Supplied data
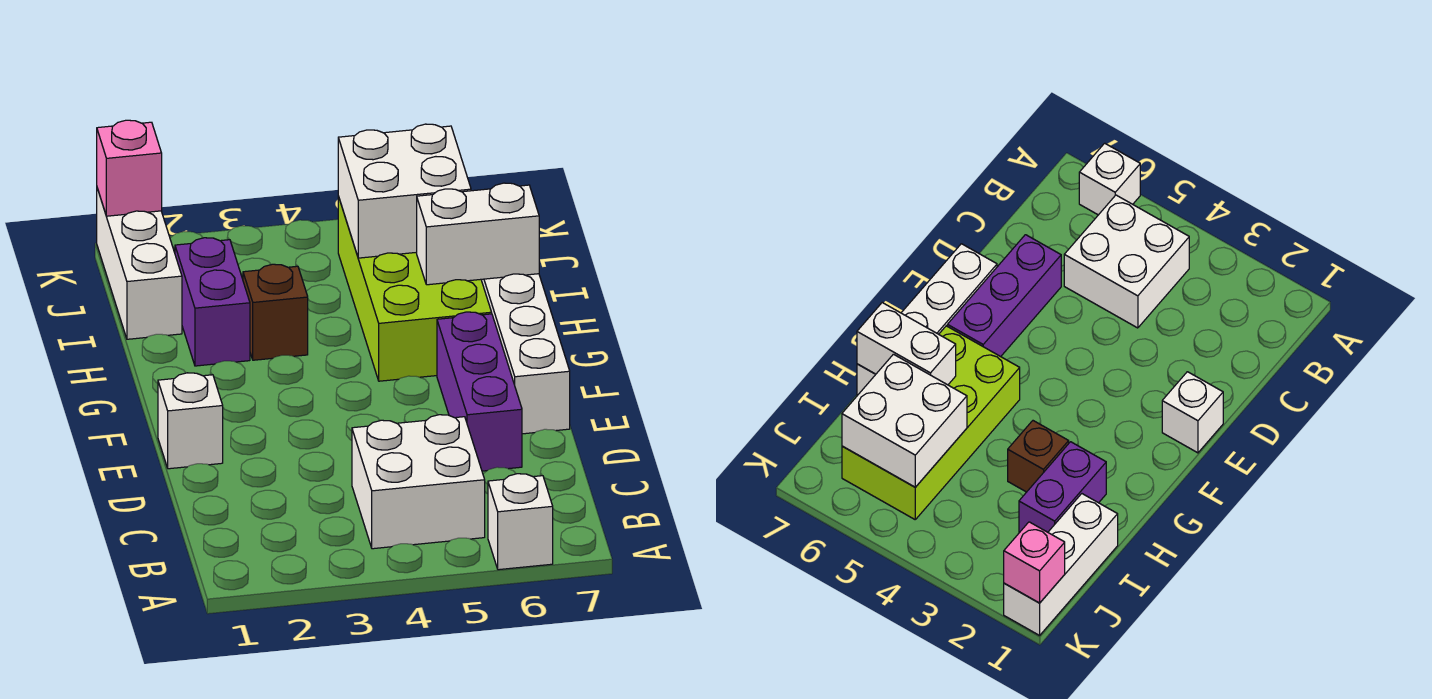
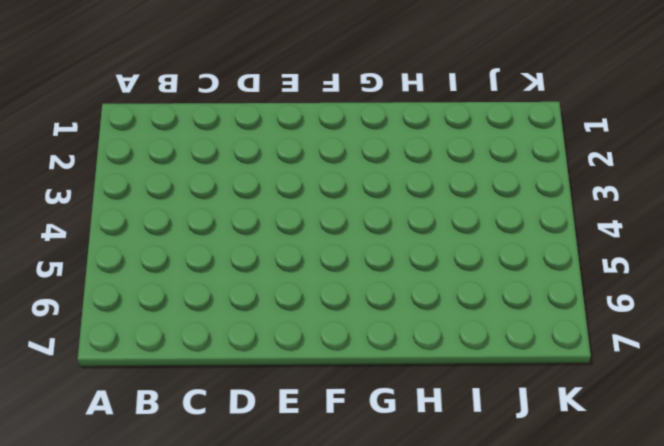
none -> white brick A6 level 1
none -> white brick B4:C5 level 1
none -> purple brick D6:F6 level 1

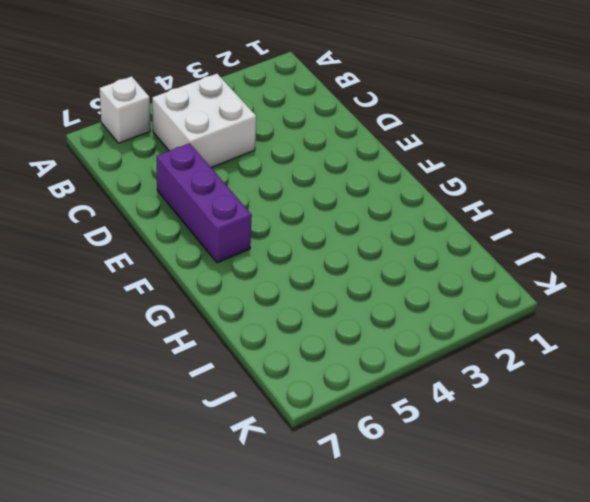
none -> white brick E1 level 1
none -> white brick E7:H7 level 1
none -> lime brick G5:J6 level 1

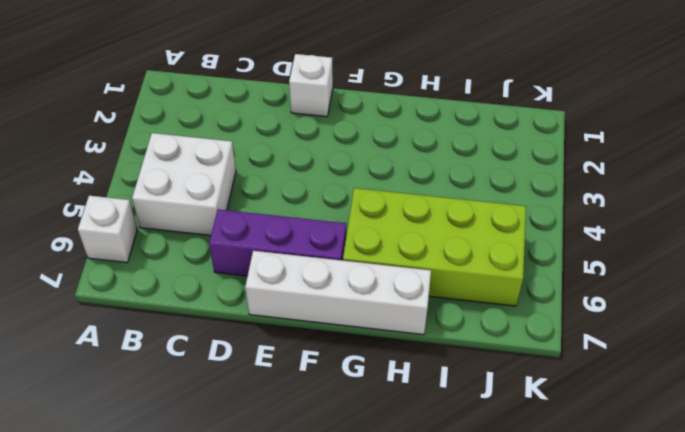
none -> purple brick H2:I2 level 1
none -> brown brick H3 level 1
none -> white brick I1:K1 level 1

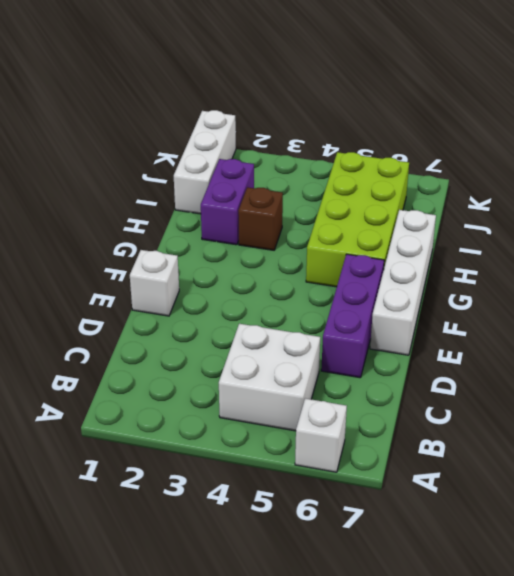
none -> white brick H6:H7 level 2
none -> white brick I5:J6 level 2
none -> pink brick K1 level 2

What to do
From the line containing "none -> brown brick H3 level 1" to the last line of the material, every line is to be reproduced exactly. No picture belongs in the copy.

Output for this task
none -> brown brick H3 level 1
none -> white brick I1:K1 level 1

none -> white brick H6:H7 level 2
none -> white brick I5:J6 level 2
none -> pink brick K1 level 2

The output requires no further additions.